» Work to complete:
Reproduce precisely the lines of the material below from the line containing "(551, 370) = (533, 261): black" up to and including its last line. Pictures must not be copied.

» Extracted entries:
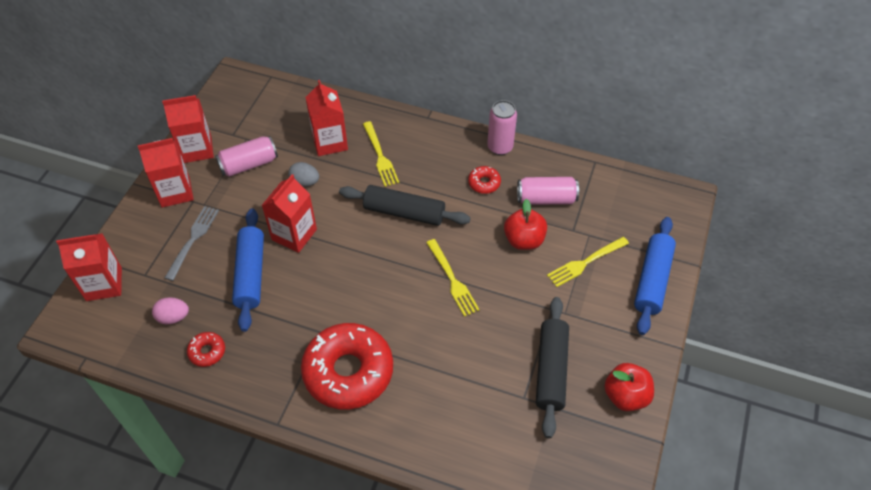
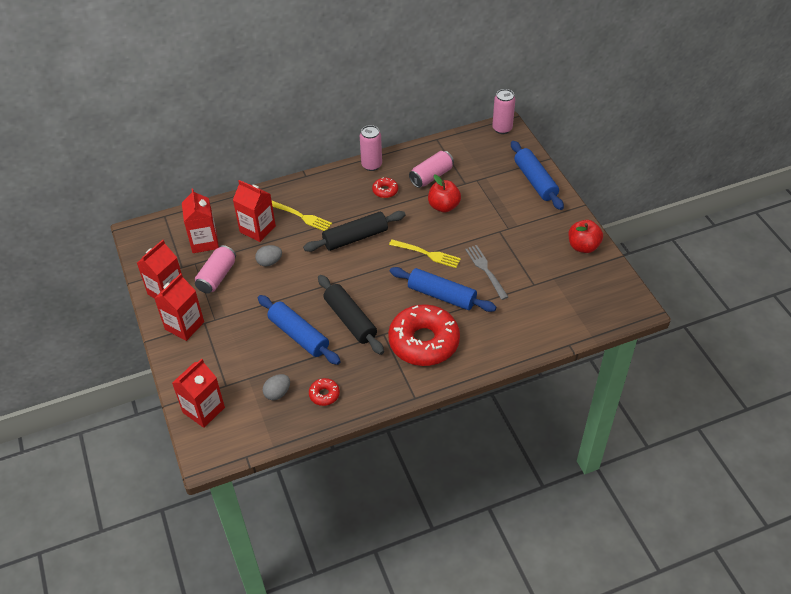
camera: 40 degrees left, 5 degrees down
(173, 317) = (277, 393): pink egg -> grey egg
(193, 240) = (234, 344): grey fork -> grey fork (485, 270)
(294, 234) = (300, 295): red carton -> red carton (204, 242)
(418, 335) = (441, 295): none -> blue rolling pin
(551, 370) = (533, 261): black rolling pin -> black rolling pin (350, 320)
(585, 262) = (491, 195): yellow fork -> none
(678, 195) = (502, 128): none -> pink can

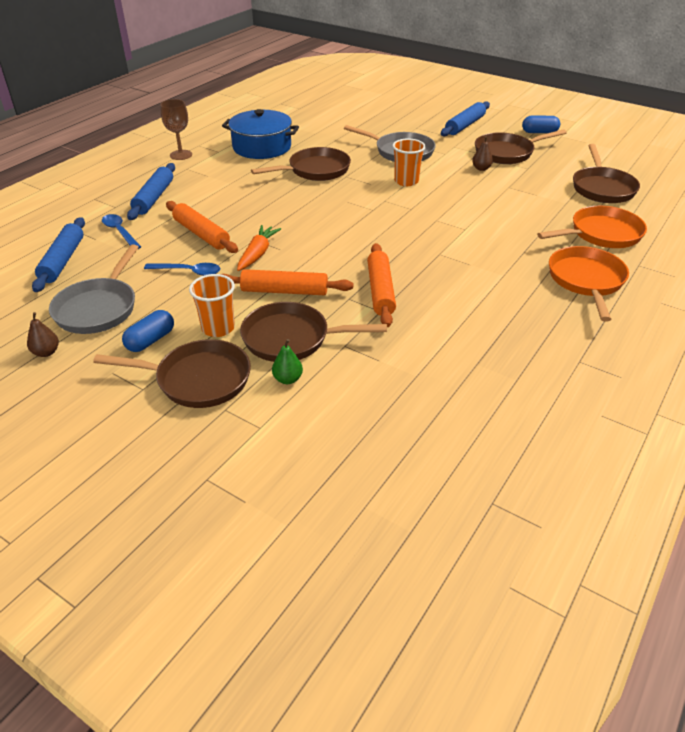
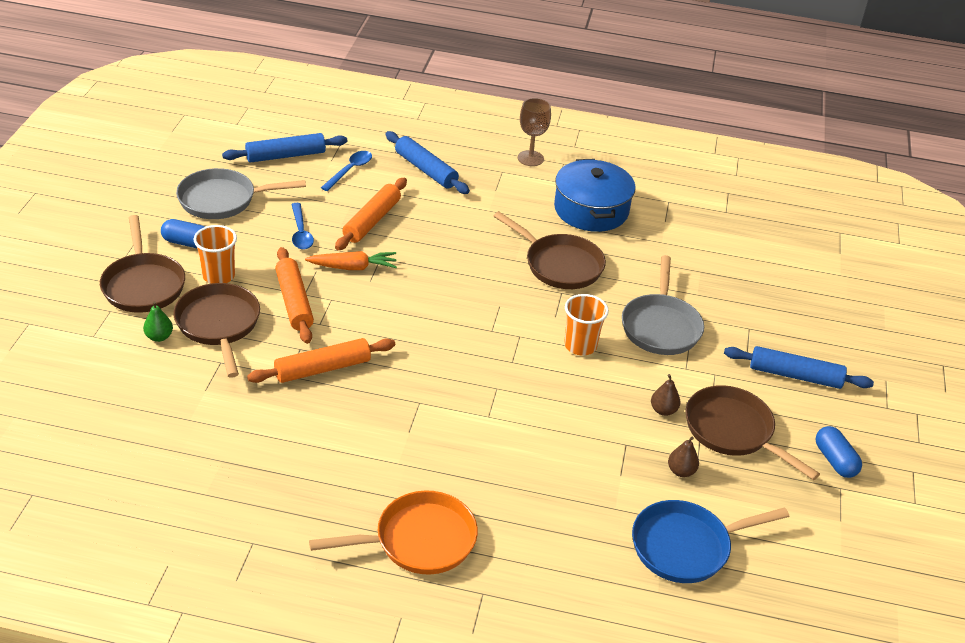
camera: 65 degrees right, 0 degrees up
(46, 352) = (153, 194): brown pear -> brown pear (681, 471)
(154, 198) = (426, 170): blue rolling pin -> blue rolling pin turned 60 degrees clockwise
(601, 234) = (545, 551): orange pan -> none
(602, 188) = (686, 546): brown pan -> blue pan

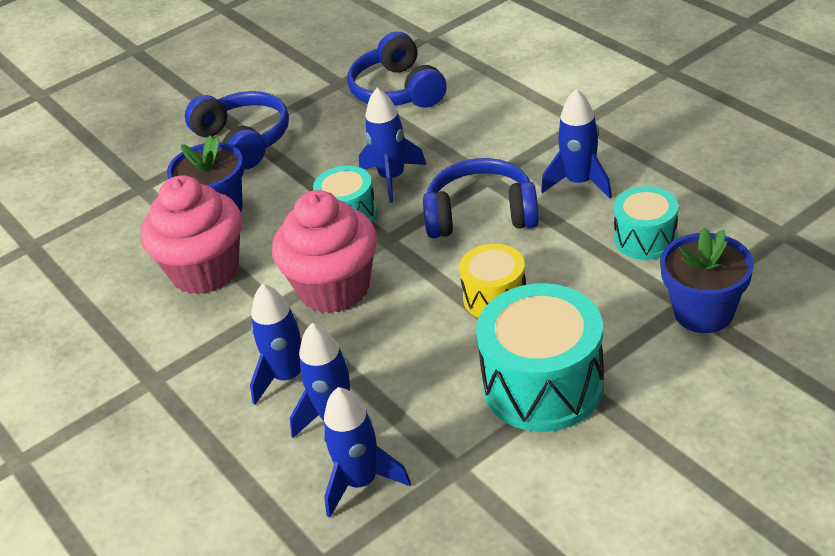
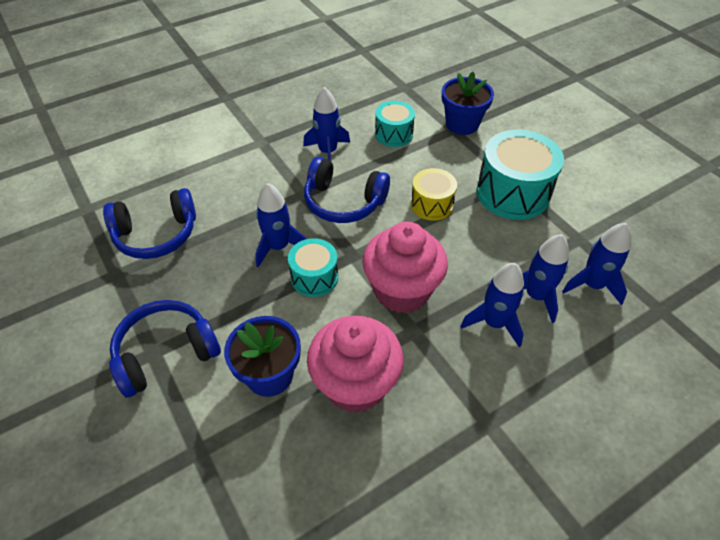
camera: 90 degrees left, 10 degrees up
(481, 215) = (343, 202): blue headphones -> blue headphones turned 75 degrees counterclockwise

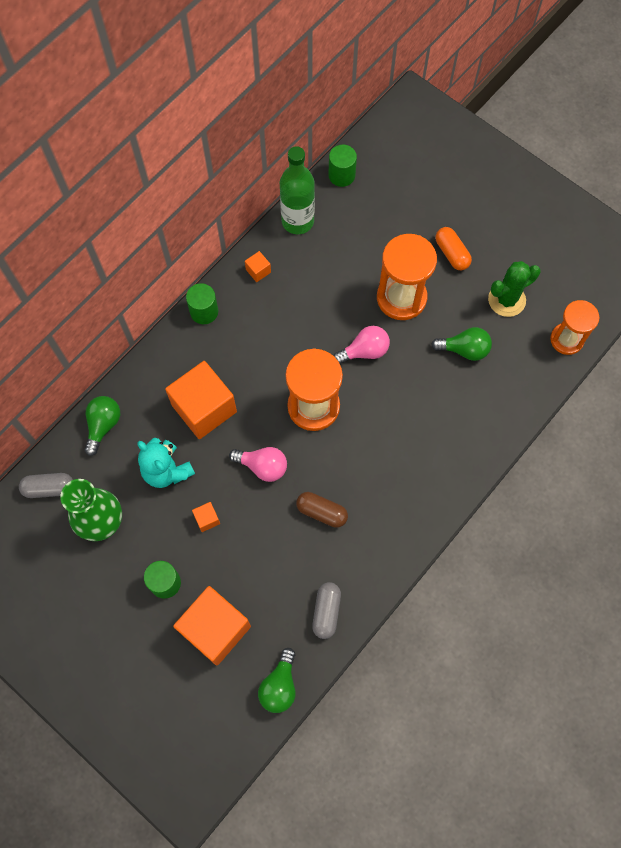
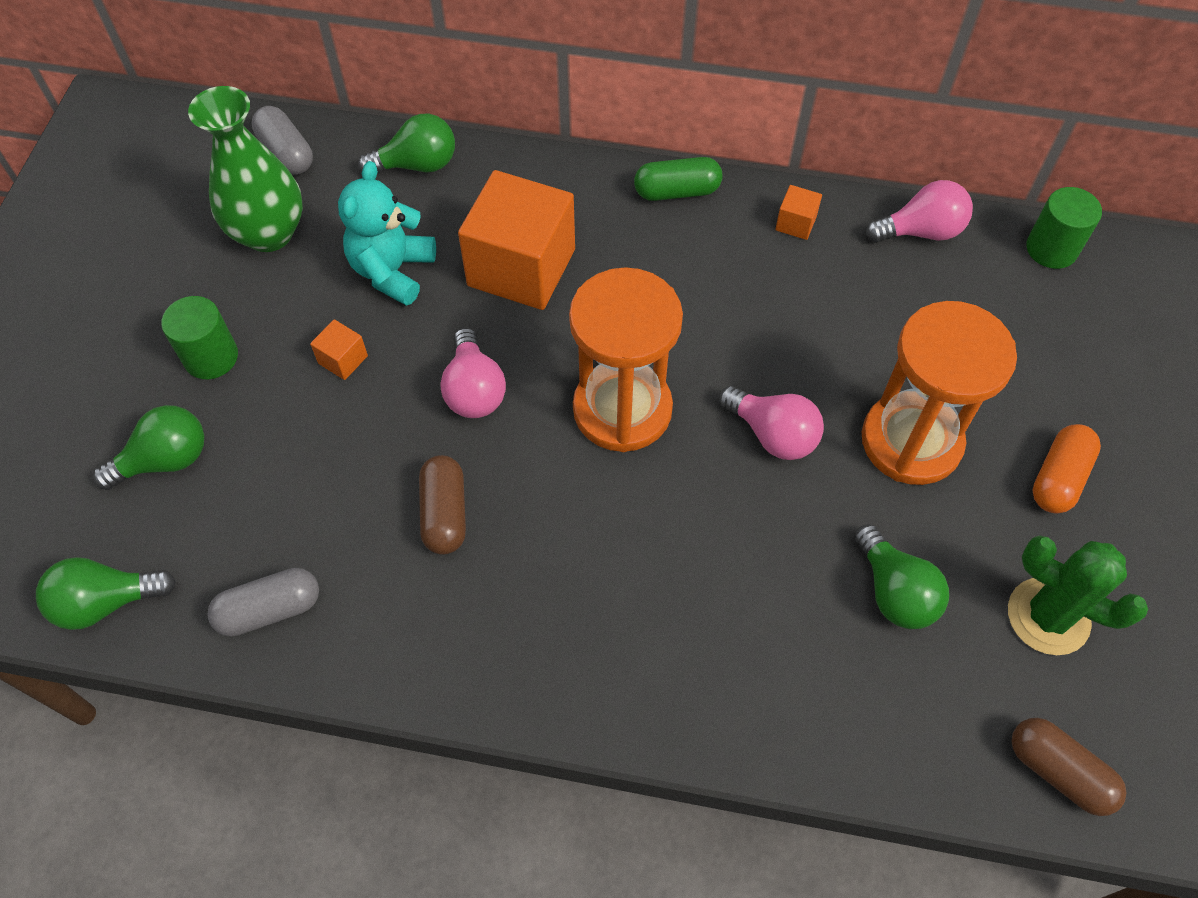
camera: 60 degrees right, 10 degrees down
(204, 311) = (677, 191): green cylinder -> green capsule
(215, 629) = (165, 460): orange cube -> green light bulb
(297, 221) = (921, 231): green bottle -> pink light bulb
(566, 339) = (1058, 772): orange hourglass -> brown capsule

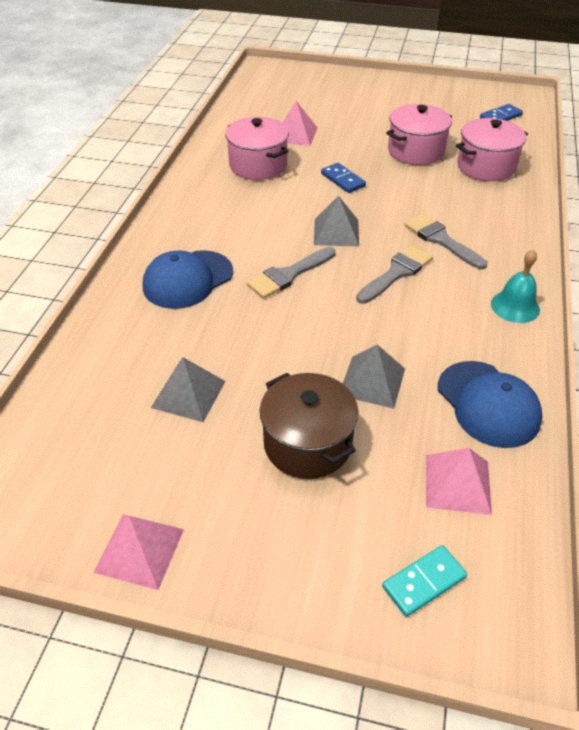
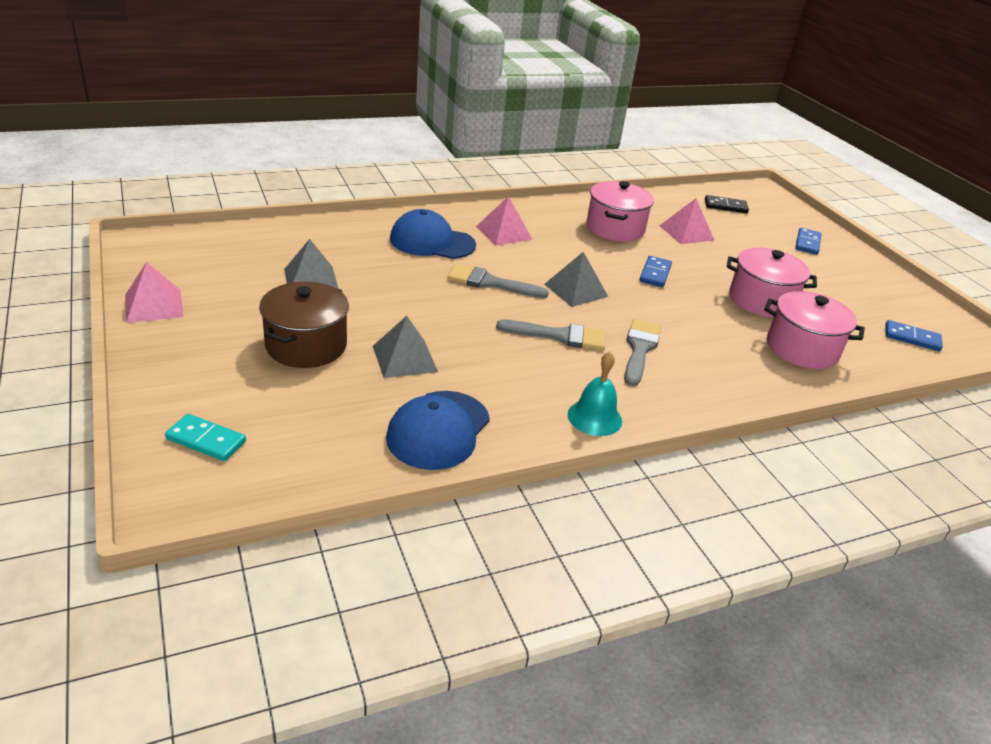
camera: 50 degrees right, 10 degrees down
(273, 96) = (725, 206): none -> black domino
(356, 91) = (807, 243): none -> blue domino
(457, 484) = (325, 434): pink pyramid -> pink pyramid (504, 233)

» Written solution:
(551, 370) = (533, 261): black rolling pin -> black rolling pin (350, 320)
(585, 262) = (491, 195): yellow fork -> none
(678, 195) = (502, 128): none -> pink can

camera: 65 degrees right, 0 degrees up
(46, 352) = (153, 194): brown pear -> brown pear (681, 471)
(154, 198) = (426, 170): blue rolling pin -> blue rolling pin turned 60 degrees clockwise
(601, 234) = (545, 551): orange pan -> none
(602, 188) = (686, 546): brown pan -> blue pan

camera: 90 degrees left, 10 degrees up
(481, 215) = (343, 202): blue headphones -> blue headphones turned 75 degrees counterclockwise

camera: 60 degrees right, 10 degrees down
(204, 311) = (677, 191): green cylinder -> green capsule
(215, 629) = (165, 460): orange cube -> green light bulb
(297, 221) = (921, 231): green bottle -> pink light bulb
(566, 339) = (1058, 772): orange hourglass -> brown capsule

camera: 50 degrees right, 10 degrees down
(273, 96) = (725, 206): none -> black domino
(356, 91) = (807, 243): none -> blue domino
(457, 484) = (325, 434): pink pyramid -> pink pyramid (504, 233)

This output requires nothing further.